ACTIVITY: Would you reproduce exactly the lines below from the one holding "orange fish [556,309,677,365]" through the one holding "white wallet [720,582,808,675]", inclusive, and no others?

DATA SHOWN:
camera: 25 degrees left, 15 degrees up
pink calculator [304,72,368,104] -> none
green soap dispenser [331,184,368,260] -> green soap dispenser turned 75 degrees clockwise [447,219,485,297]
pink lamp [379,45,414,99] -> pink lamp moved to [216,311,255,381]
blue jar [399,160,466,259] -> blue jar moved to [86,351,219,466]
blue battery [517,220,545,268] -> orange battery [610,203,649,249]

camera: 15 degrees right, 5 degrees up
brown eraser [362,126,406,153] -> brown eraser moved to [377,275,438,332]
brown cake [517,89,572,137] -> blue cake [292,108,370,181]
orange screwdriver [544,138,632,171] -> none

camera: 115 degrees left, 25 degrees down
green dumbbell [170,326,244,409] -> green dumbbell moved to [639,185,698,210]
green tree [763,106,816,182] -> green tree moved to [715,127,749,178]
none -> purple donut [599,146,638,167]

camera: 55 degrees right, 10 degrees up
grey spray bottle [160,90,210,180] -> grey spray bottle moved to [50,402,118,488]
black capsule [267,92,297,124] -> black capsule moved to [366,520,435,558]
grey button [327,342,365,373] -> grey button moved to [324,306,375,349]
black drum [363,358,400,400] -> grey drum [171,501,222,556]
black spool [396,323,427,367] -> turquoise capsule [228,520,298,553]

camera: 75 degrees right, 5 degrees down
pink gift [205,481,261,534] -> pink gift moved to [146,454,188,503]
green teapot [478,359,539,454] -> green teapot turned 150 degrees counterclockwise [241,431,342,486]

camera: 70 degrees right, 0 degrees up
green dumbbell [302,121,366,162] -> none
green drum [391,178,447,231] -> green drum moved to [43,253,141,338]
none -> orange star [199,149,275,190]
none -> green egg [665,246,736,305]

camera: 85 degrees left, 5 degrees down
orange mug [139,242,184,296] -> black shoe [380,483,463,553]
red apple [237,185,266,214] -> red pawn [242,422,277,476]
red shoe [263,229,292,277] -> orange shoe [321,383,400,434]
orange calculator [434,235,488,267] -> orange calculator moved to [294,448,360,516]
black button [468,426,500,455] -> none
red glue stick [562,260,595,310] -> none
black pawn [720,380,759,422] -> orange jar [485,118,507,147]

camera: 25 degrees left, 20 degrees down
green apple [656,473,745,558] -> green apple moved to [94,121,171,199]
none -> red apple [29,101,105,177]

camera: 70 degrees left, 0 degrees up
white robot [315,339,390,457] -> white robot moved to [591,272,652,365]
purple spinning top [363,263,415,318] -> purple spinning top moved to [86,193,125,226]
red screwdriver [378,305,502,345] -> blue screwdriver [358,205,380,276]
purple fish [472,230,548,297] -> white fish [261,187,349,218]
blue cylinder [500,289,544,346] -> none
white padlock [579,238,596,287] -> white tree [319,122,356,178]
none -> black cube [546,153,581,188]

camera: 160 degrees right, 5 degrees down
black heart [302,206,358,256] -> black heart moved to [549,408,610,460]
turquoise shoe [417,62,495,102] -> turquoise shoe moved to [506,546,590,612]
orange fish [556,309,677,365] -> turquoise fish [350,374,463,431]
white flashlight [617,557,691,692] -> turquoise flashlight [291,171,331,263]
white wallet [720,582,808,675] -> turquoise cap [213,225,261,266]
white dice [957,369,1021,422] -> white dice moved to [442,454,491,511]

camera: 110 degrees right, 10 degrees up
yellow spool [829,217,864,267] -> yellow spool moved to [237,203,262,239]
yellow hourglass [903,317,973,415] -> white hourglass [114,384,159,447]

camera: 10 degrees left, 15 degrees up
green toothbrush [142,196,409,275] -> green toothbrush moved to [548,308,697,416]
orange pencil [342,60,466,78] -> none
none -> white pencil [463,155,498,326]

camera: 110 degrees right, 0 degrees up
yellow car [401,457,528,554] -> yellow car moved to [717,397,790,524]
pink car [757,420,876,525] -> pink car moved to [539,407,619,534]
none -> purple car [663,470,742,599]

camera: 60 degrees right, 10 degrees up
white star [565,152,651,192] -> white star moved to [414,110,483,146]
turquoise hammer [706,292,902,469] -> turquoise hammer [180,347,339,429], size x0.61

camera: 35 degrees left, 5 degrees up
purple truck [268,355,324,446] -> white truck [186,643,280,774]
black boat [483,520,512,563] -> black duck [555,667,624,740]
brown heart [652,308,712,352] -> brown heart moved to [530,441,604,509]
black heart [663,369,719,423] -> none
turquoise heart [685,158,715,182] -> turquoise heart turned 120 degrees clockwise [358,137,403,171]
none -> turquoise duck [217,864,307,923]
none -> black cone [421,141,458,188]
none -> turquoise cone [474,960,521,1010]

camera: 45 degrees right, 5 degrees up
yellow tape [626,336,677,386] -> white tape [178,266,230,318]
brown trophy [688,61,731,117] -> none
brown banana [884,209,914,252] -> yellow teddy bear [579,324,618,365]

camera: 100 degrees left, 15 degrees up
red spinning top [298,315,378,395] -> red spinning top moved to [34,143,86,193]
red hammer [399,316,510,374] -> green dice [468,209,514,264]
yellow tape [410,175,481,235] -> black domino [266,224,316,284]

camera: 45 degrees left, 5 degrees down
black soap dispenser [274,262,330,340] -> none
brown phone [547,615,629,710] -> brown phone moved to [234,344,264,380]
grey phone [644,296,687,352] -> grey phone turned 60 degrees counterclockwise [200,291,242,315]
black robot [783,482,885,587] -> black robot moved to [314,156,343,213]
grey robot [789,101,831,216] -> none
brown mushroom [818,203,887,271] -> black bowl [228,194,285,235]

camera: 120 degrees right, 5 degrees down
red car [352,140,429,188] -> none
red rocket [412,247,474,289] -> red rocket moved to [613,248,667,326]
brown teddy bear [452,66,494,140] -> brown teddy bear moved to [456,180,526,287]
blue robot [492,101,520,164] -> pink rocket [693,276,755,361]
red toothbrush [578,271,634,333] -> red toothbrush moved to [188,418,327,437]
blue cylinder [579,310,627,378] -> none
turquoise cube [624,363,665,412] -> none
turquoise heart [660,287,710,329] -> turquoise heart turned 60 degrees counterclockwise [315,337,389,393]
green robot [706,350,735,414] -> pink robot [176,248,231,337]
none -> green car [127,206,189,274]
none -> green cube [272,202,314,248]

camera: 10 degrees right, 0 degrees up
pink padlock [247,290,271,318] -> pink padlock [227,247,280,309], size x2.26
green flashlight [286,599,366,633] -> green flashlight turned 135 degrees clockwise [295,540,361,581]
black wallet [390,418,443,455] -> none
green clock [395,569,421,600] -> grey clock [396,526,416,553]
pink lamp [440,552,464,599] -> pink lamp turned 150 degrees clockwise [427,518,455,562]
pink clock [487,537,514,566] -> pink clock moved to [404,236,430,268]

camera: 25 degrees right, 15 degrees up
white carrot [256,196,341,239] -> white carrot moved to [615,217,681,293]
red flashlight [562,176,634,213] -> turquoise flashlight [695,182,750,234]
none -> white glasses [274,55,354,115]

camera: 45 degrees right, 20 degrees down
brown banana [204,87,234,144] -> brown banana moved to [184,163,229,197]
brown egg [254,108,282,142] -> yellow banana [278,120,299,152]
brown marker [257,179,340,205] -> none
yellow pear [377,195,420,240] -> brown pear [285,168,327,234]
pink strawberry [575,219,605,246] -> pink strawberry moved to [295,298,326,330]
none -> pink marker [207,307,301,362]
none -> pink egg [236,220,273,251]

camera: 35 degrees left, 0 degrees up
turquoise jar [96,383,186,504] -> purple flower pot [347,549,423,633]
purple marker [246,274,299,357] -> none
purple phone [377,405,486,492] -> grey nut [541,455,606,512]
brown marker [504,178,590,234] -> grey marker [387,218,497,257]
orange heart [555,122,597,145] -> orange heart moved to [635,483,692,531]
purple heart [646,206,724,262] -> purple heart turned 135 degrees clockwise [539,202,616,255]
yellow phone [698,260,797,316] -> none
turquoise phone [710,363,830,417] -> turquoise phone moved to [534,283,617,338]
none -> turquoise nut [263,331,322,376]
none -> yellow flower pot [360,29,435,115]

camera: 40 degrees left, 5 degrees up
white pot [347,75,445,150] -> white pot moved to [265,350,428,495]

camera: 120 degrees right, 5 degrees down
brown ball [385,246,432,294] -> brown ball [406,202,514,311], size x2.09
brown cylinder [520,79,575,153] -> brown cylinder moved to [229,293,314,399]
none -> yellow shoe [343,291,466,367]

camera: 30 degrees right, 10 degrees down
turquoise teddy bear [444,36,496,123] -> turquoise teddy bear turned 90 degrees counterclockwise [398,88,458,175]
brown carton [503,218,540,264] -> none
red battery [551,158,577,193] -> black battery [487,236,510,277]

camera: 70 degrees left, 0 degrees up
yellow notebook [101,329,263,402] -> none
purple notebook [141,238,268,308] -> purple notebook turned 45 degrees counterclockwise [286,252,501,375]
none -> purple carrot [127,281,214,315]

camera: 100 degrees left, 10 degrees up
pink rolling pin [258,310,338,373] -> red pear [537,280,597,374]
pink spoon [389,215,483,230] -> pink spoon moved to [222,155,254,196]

TASK ANSWER:
orange fish [556,309,677,365] -> turquoise fish [350,374,463,431]
white flashlight [617,557,691,692] -> turquoise flashlight [291,171,331,263]
white wallet [720,582,808,675] -> turquoise cap [213,225,261,266]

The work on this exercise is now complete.